### Your objective
Below are some entries. Transcribe the lines from the one holding "DIGITS1 pin GND: GND -> 3V3" to the one holding "MIC3 pin VCC: none -> 5V", inclusive, but not the pictures among them.

_ _ _ _ _

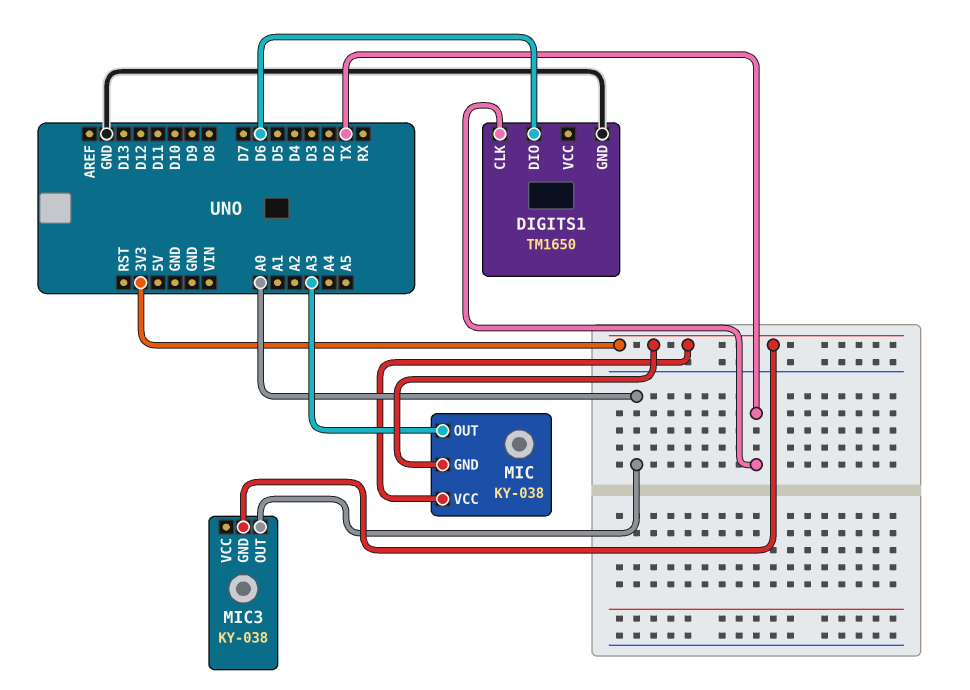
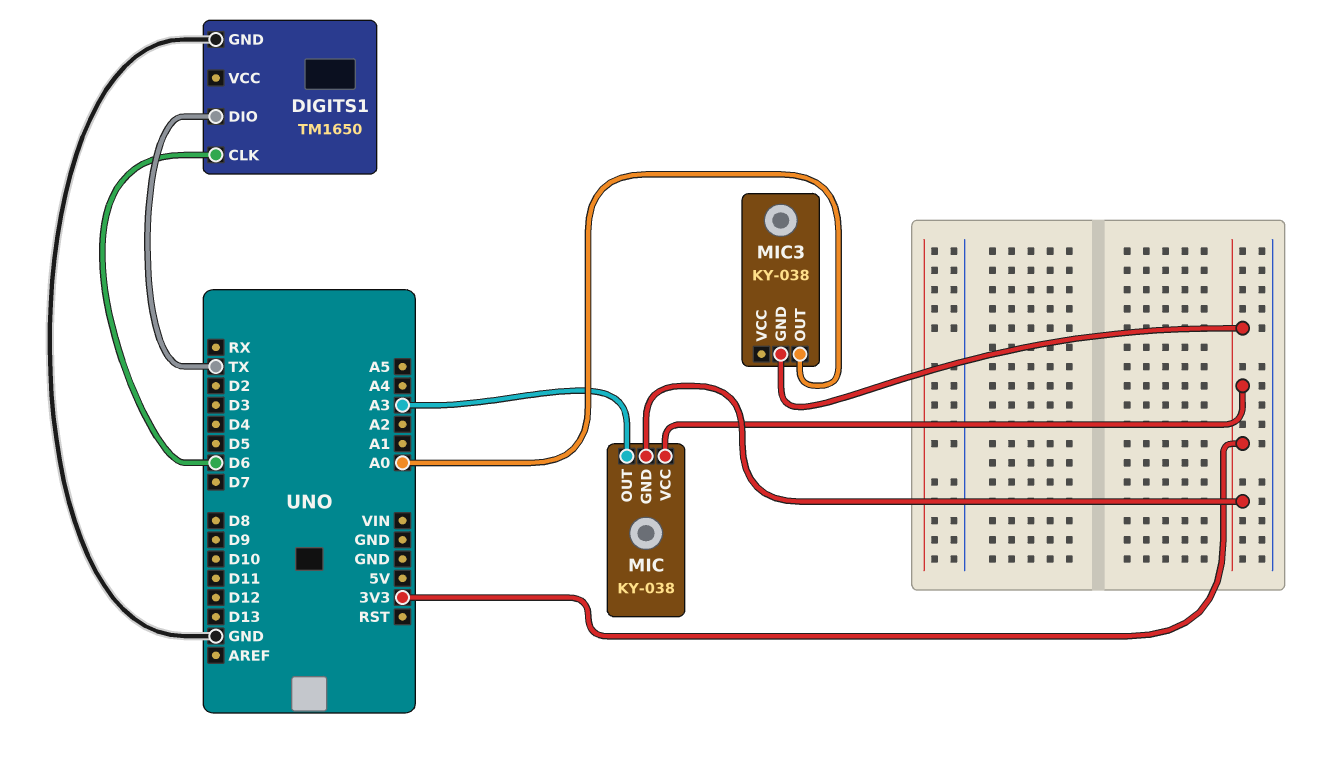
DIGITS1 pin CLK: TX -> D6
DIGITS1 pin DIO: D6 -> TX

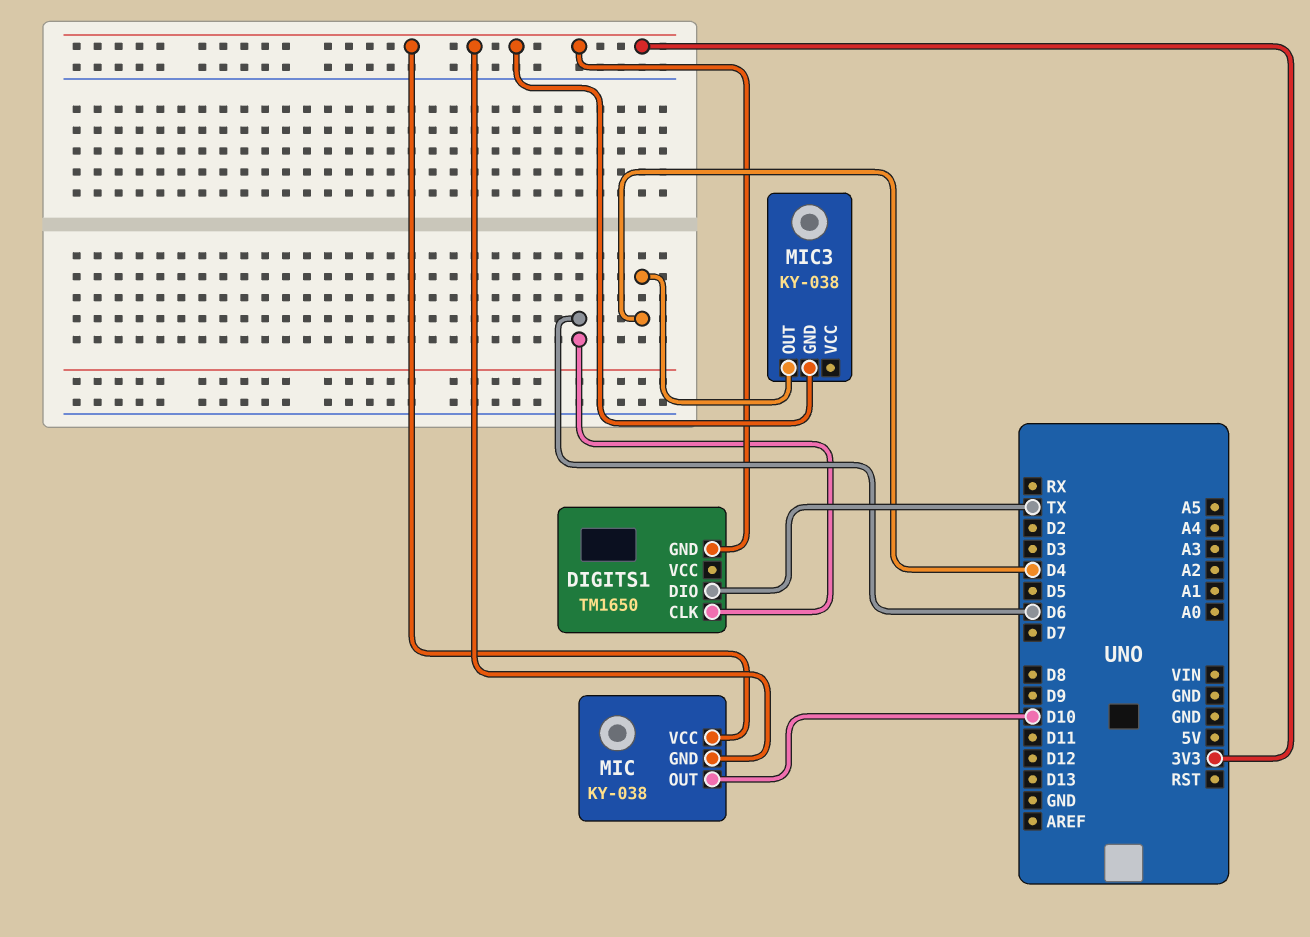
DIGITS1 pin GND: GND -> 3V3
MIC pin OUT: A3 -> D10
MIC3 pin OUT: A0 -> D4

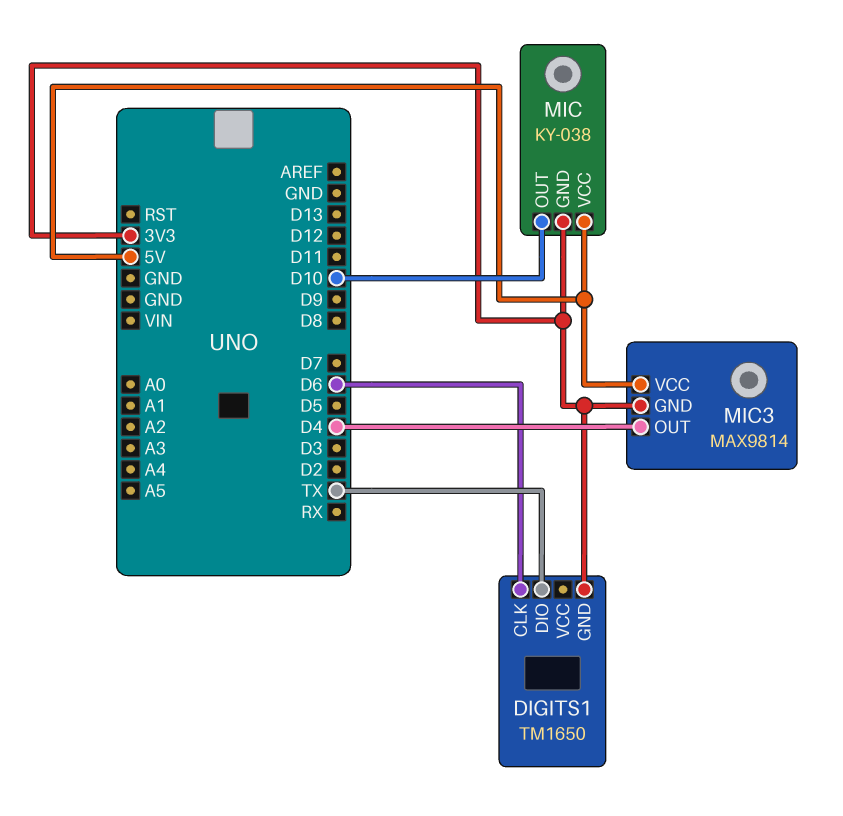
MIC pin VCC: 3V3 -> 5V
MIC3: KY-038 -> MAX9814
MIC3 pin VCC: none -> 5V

_ _ _ _ _

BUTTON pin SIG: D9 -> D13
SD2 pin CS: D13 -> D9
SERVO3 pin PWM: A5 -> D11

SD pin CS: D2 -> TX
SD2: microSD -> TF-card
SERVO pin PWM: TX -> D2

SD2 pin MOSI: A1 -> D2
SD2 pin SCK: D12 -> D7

_ _ _ _ _

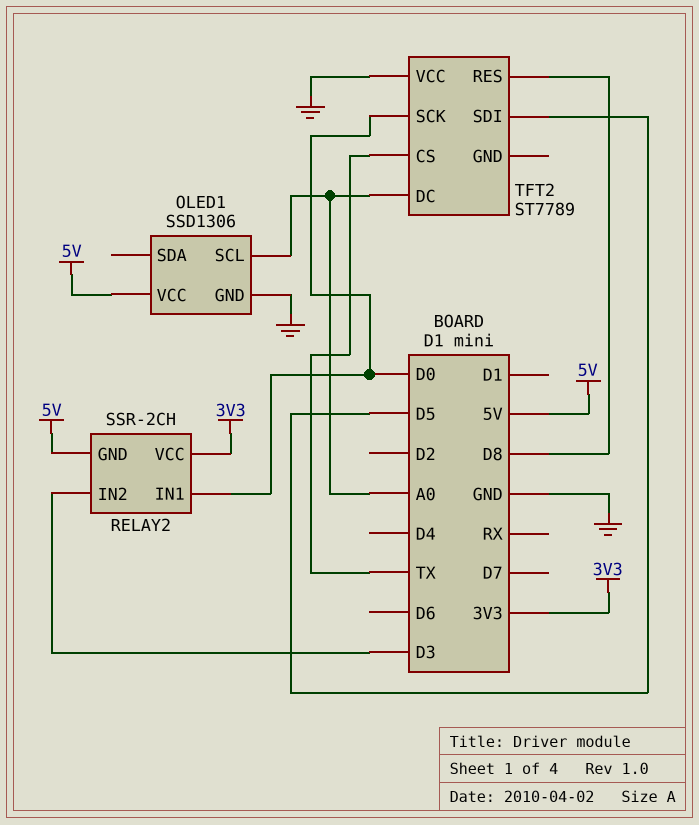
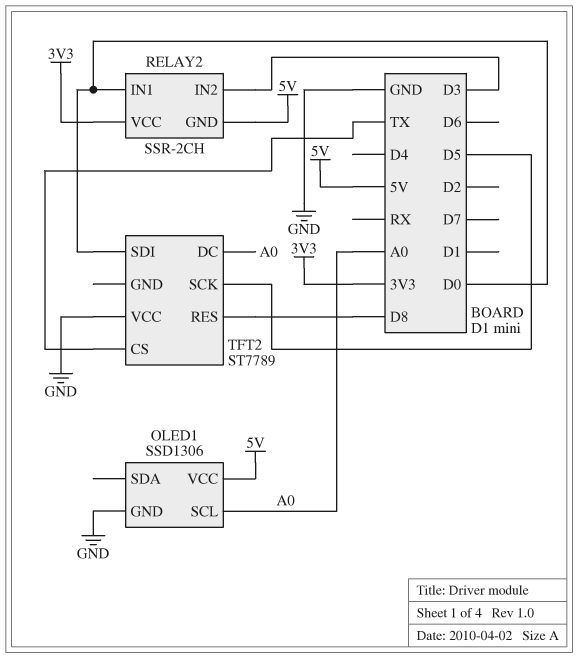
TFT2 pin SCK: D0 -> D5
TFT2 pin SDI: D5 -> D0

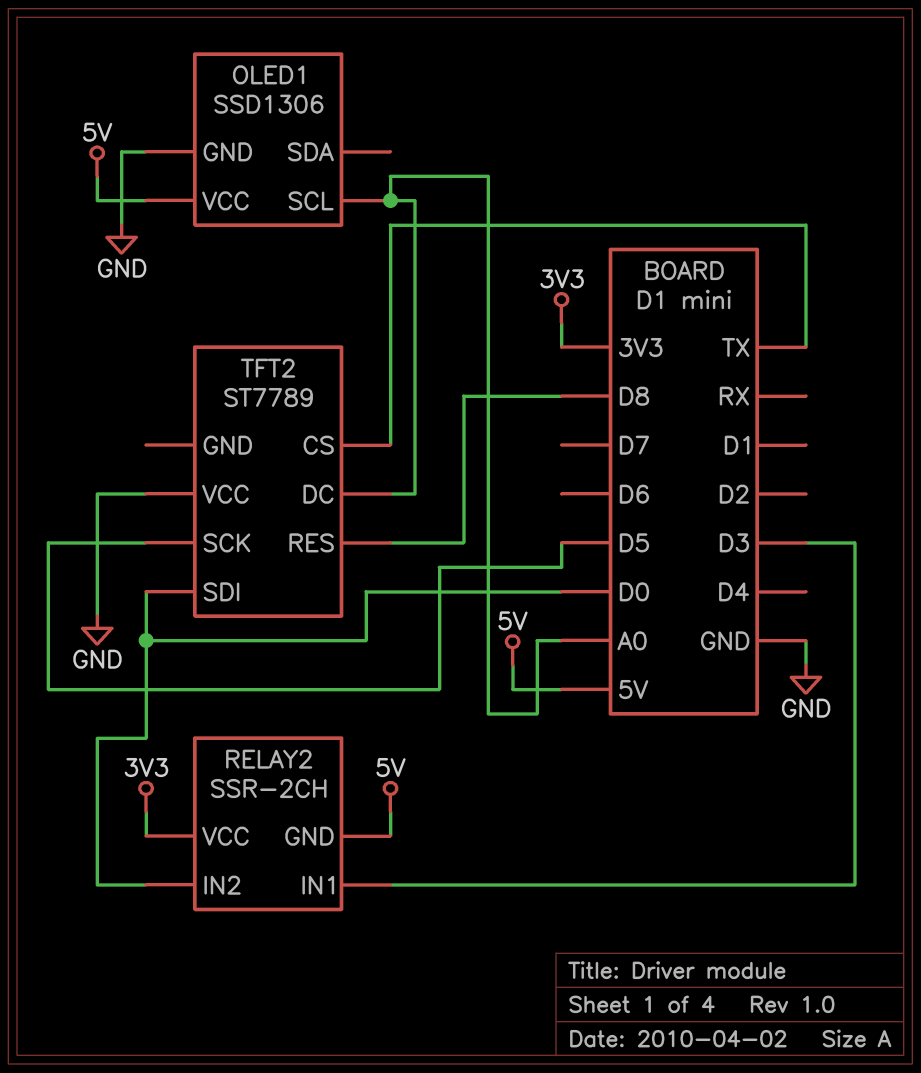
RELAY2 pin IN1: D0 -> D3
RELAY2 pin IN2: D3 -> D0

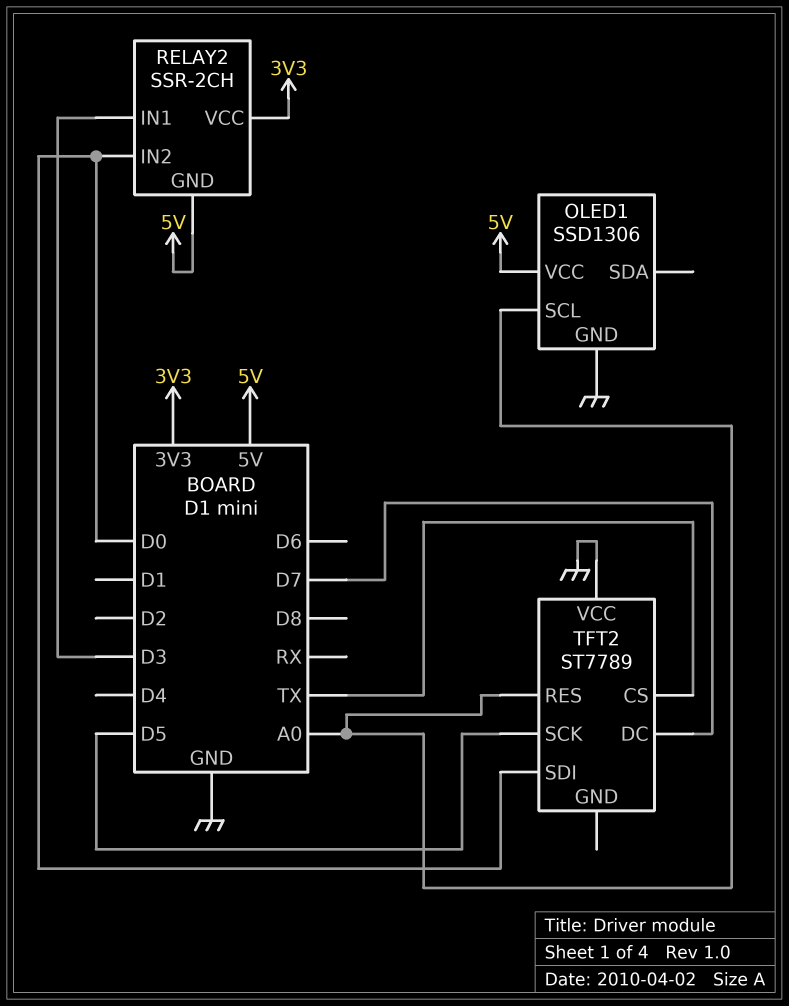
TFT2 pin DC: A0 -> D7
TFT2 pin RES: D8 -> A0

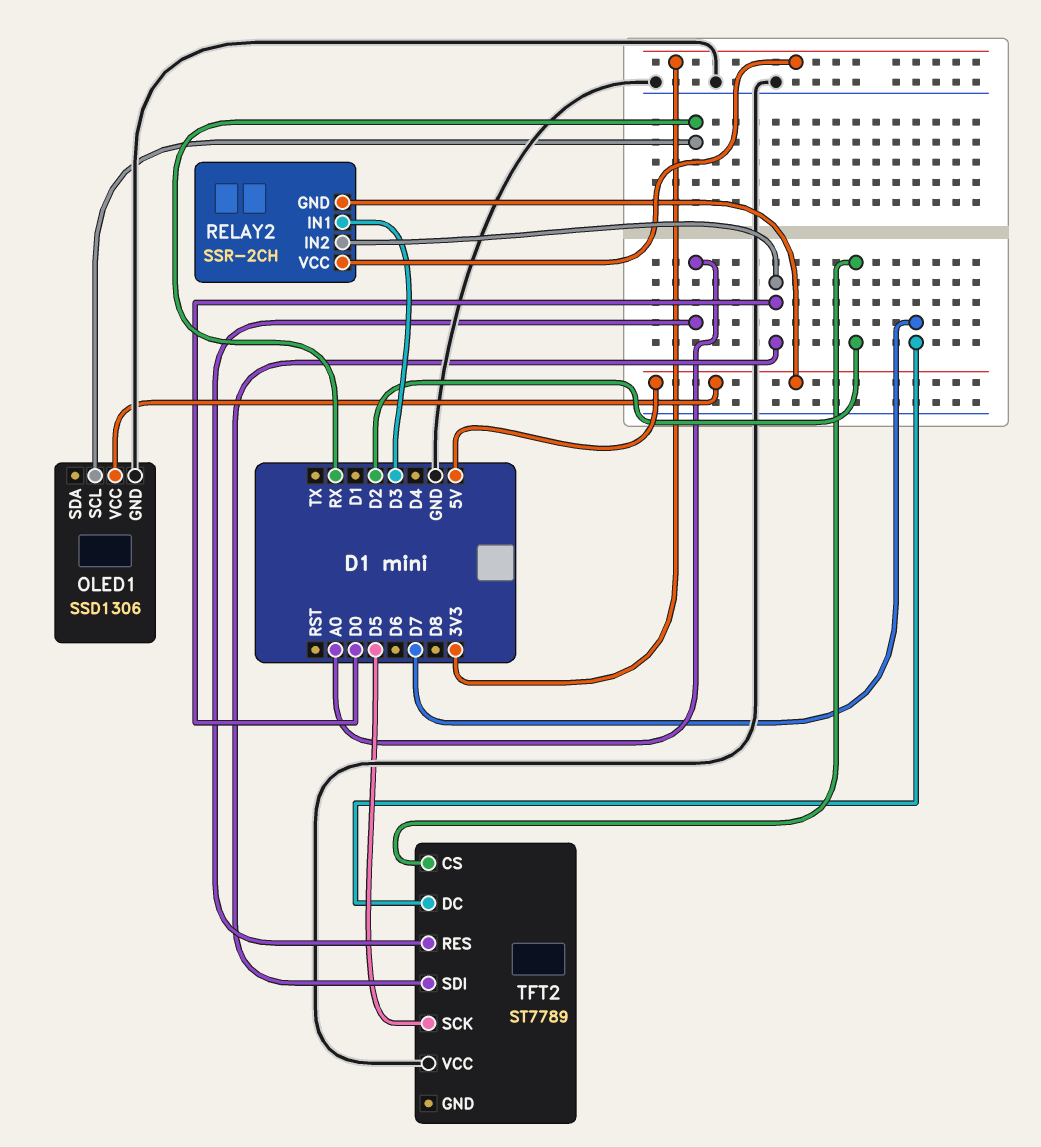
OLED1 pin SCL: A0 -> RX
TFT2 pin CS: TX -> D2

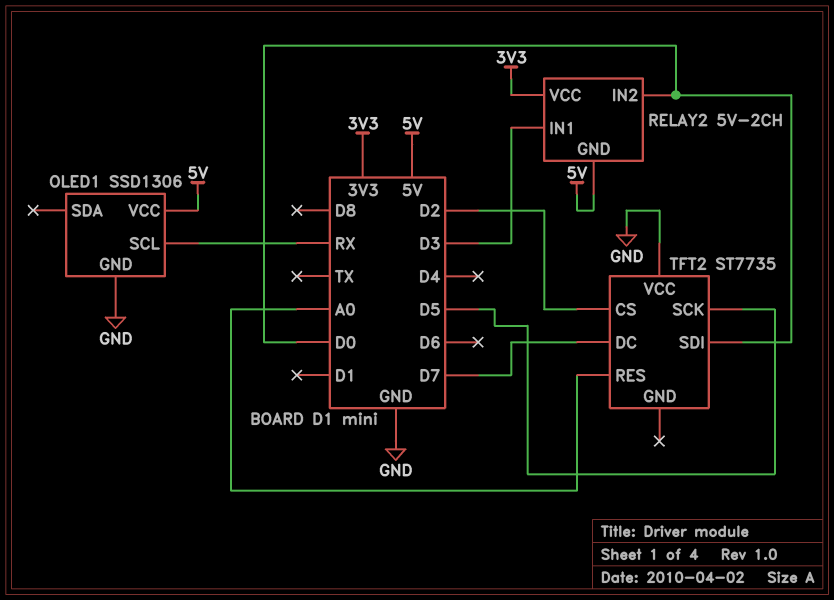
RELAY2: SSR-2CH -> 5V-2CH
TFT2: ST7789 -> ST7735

_ _ _ _ _

### Written response
DIGITS1 pin GND: GND -> 3V3
MIC pin OUT: A3 -> D10
MIC3 pin OUT: A0 -> D4

MIC pin VCC: 3V3 -> 5V
MIC3: KY-038 -> MAX9814
MIC3 pin VCC: none -> 5V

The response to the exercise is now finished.